For this exercise, retype all the data exactly and exclude every image.

* [THE INPUT]
--------------------------------
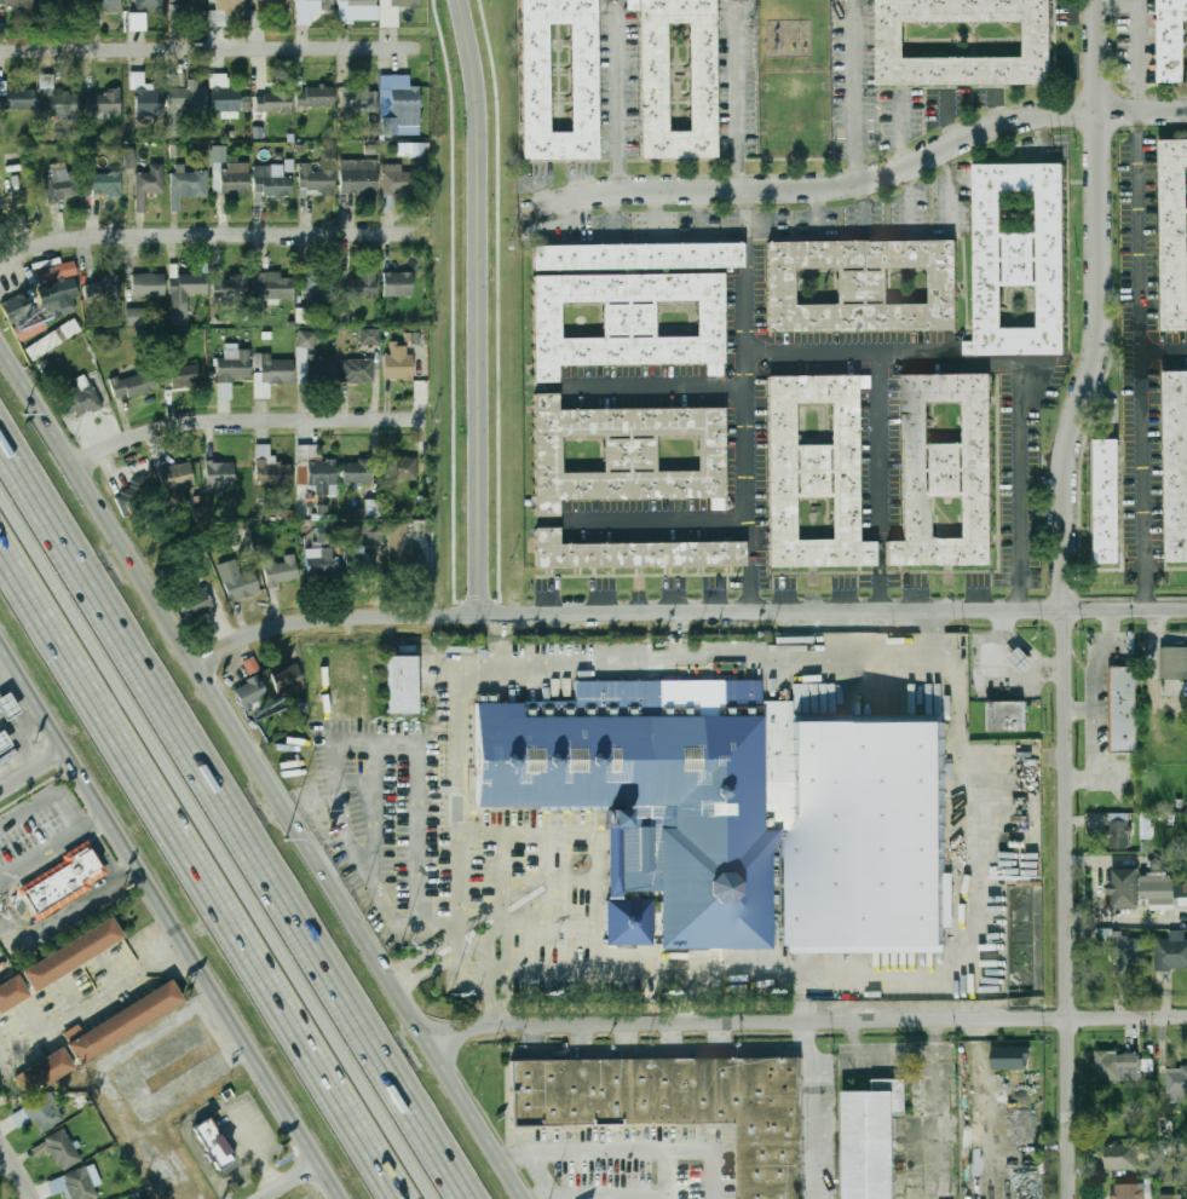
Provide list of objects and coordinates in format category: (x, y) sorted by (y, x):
building: (17, 3)
building: (55, 3)
building: (148, 4)
building: (186, 4)
building: (101, 5)
road: (1134, 6)
building: (310, 9)
building: (224, 10)
building: (356, 10)
building: (392, 11)
building: (136, 21)
building: (892, 38)
building: (1173, 40)
road: (209, 50)
road: (1136, 62)
building: (700, 77)
building: (584, 78)
building: (225, 94)
road: (616, 94)
road: (739, 94)
building: (16, 96)
building: (145, 96)
building: (314, 96)
road: (856, 96)
building: (52, 97)
building: (184, 99)
building: (359, 99)
building: (273, 100)
building: (105, 102)
building: (398, 105)
road: (945, 116)
road: (898, 128)
building: (409, 149)
building: (218, 153)
building: (128, 158)
building: (12, 161)
building: (357, 176)
building: (229, 178)
building: (315, 180)
building: (395, 180)
road: (858, 182)
building: (61, 183)
building: (104, 183)
building: (148, 184)
building: (186, 184)
road: (906, 198)
road: (861, 206)
road: (817, 208)
road: (885, 231)
building: (1173, 233)
road: (209, 237)
building: (628, 255)
building: (1019, 257)
building: (57, 271)
building: (397, 283)
building: (148, 284)
building: (274, 285)
building: (231, 286)
building: (319, 286)
building: (359, 286)
building: (863, 288)
building: (101, 289)
building: (184, 294)
building: (58, 297)
road: (455, 299)
building: (18, 306)
road: (476, 307)
building: (302, 314)
building: (259, 315)
building: (134, 316)
building: (626, 321)
road: (500, 322)
building: (30, 328)
building: (369, 336)
building: (52, 339)
building: (305, 339)
building: (96, 341)
road: (1162, 349)
road: (6, 353)
road: (1138, 358)
building: (397, 362)
road: (1000, 365)
building: (314, 366)
building: (231, 368)
building: (356, 370)
building: (271, 371)
building: (180, 375)
road: (655, 384)
building: (131, 385)
building: (78, 395)
road: (747, 399)
road: (248, 421)
road: (879, 445)
building: (624, 455)
building: (1175, 464)
building: (400, 467)
building: (270, 468)
building: (315, 470)
building: (356, 471)
building: (946, 471)
building: (219, 473)
building: (815, 473)
building: (175, 477)
building: (134, 496)
building: (1108, 500)
building: (371, 508)
road: (659, 520)
building: (327, 532)
building: (371, 535)
building: (397, 543)
building: (633, 553)
building: (319, 557)
building: (280, 569)
road: (425, 579)
building: (237, 580)
road: (1061, 597)
building: (195, 603)
road: (687, 613)
road: (931, 633)
road: (680, 638)
road: (498, 641)
road: (1098, 658)
building: (1021, 659)
building: (1173, 662)
road: (571, 666)
building: (286, 678)
building: (401, 685)
road: (32, 692)
building: (251, 693)
building: (8, 706)
building: (1122, 709)
road: (19, 715)
building: (1005, 715)
road: (14, 741)
road: (462, 741)
building: (4, 742)
road: (332, 742)
road: (1091, 742)
road: (33, 764)
road: (261, 771)
road: (84, 777)
road: (46, 799)
building: (740, 812)
road: (232, 816)
road: (93, 817)
road: (81, 824)
building: (1119, 830)
road: (119, 839)
road: (217, 842)
road: (39, 850)
road: (101, 850)
road: (201, 871)
road: (127, 872)
road: (348, 878)
building: (64, 882)
building: (1125, 887)
building: (1157, 888)
road: (50, 921)
building: (1127, 947)
road: (424, 950)
building: (1171, 951)
building: (72, 953)
road: (428, 967)
road: (924, 970)
building: (12, 991)
road: (794, 998)
road: (92, 999)
road: (492, 1002)
road: (506, 1002)
building: (124, 1022)
road: (829, 1023)
road: (445, 1028)
road: (239, 1032)
road: (457, 1046)
building: (1010, 1057)
building: (1117, 1065)
building: (49, 1069)
building: (1177, 1083)
building: (682, 1105)
road: (811, 1111)
building: (38, 1114)
road: (235, 1116)
building: (215, 1144)
building: (869, 1144)
building: (59, 1150)
road: (584, 1151)
road: (688, 1151)
building: (1121, 1156)
road: (6, 1162)
road: (205, 1164)
road: (18, 1168)
road: (241, 1172)
road: (290, 1180)
building: (82, 1182)
building: (1129, 1191)
road: (222, 1192)
road: (605, 1195)
building: (1168, 1196)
--------------------------------
* [TASK OUTPUT]
Provide list of objects and coordinates in format category: (x, y) sorted by (y, x):
building: (17, 3)
building: (55, 3)
building: (148, 4)
building: (186, 4)
building: (101, 5)
road: (1134, 6)
building: (310, 9)
building: (224, 10)
building: (356, 10)
building: (392, 11)
building: (136, 21)
building: (892, 38)
building: (1173, 40)
road: (209, 50)
road: (1136, 62)
building: (700, 77)
building: (584, 78)
building: (225, 94)
road: (616, 94)
road: (739, 94)
building: (16, 96)
building: (145, 96)
building: (314, 96)
road: (856, 96)
building: (52, 97)
building: (184, 99)
building: (359, 99)
building: (273, 100)
building: (105, 102)
building: (398, 105)
road: (945, 116)
road: (898, 128)
building: (409, 149)
building: (218, 153)
building: (128, 158)
building: (12, 161)
building: (357, 176)
building: (229, 178)
building: (315, 180)
building: (395, 180)
road: (858, 182)
building: (61, 183)
building: (104, 183)
building: (148, 184)
building: (186, 184)
road: (906, 198)
road: (861, 206)
road: (817, 208)
road: (885, 231)
building: (1173, 233)
road: (209, 237)
building: (628, 255)
building: (1019, 257)
building: (57, 271)
building: (397, 283)
building: (148, 284)
building: (274, 285)
building: (231, 286)
building: (319, 286)
building: (359, 286)
building: (863, 288)
building: (101, 289)
building: (184, 294)
building: (58, 297)
road: (455, 299)
building: (18, 306)
road: (476, 307)
building: (302, 314)
building: (259, 315)
building: (134, 316)
building: (626, 321)
road: (500, 322)
building: (30, 328)
building: (369, 336)
building: (52, 339)
building: (305, 339)
building: (96, 341)
road: (1162, 349)
road: (6, 353)
road: (1138, 358)
building: (397, 362)
road: (1000, 365)
building: (314, 366)
building: (231, 368)
building: (356, 370)
building: (271, 371)
building: (180, 375)
road: (655, 384)
building: (131, 385)
building: (78, 395)
road: (747, 399)
road: (248, 421)
road: (879, 445)
building: (624, 455)
building: (1175, 464)
building: (400, 467)
building: (270, 468)
building: (315, 470)
building: (356, 471)
building: (946, 471)
building: (219, 473)
building: (815, 473)
building: (175, 477)
building: (134, 496)
building: (1108, 500)
building: (371, 508)
road: (659, 520)
building: (327, 532)
building: (371, 535)
building: (397, 543)
building: (633, 553)
building: (319, 557)
building: (280, 569)
road: (425, 579)
building: (237, 580)
road: (1061, 597)
building: (195, 603)
road: (687, 613)
road: (931, 633)
road: (680, 638)
road: (498, 641)
road: (1098, 658)
building: (1021, 659)
building: (1173, 662)
road: (571, 666)
building: (286, 678)
building: (401, 685)
road: (32, 692)
building: (251, 693)
building: (8, 706)
building: (1122, 709)
road: (19, 715)
building: (1005, 715)
road: (14, 741)
road: (462, 741)
building: (4, 742)
road: (332, 742)
road: (1091, 742)
road: (33, 764)
road: (261, 771)
road: (84, 777)
road: (46, 799)
building: (740, 812)
road: (232, 816)
road: (93, 817)
road: (81, 824)
building: (1119, 830)
road: (119, 839)
road: (217, 842)
road: (39, 850)
road: (101, 850)
road: (201, 871)
road: (127, 872)
road: (348, 878)
building: (64, 882)
building: (1125, 887)
building: (1157, 888)
road: (50, 921)
building: (1127, 947)
road: (424, 950)
building: (1171, 951)
building: (72, 953)
road: (428, 967)
road: (924, 970)
building: (12, 991)
road: (794, 998)
road: (92, 999)
road: (492, 1002)
road: (506, 1002)
building: (124, 1022)
road: (829, 1023)
road: (445, 1028)
road: (239, 1032)
road: (457, 1046)
building: (1010, 1057)
building: (1117, 1065)
building: (49, 1069)
building: (1177, 1083)
building: (682, 1105)
road: (811, 1111)
building: (38, 1114)
road: (235, 1116)
building: (215, 1144)
building: (869, 1144)
building: (59, 1150)
road: (584, 1151)
road: (688, 1151)
building: (1121, 1156)
road: (6, 1162)
road: (205, 1164)
road: (18, 1168)
road: (241, 1172)
road: (290, 1180)
building: (82, 1182)
building: (1129, 1191)
road: (222, 1192)
road: (605, 1195)
building: (1168, 1196)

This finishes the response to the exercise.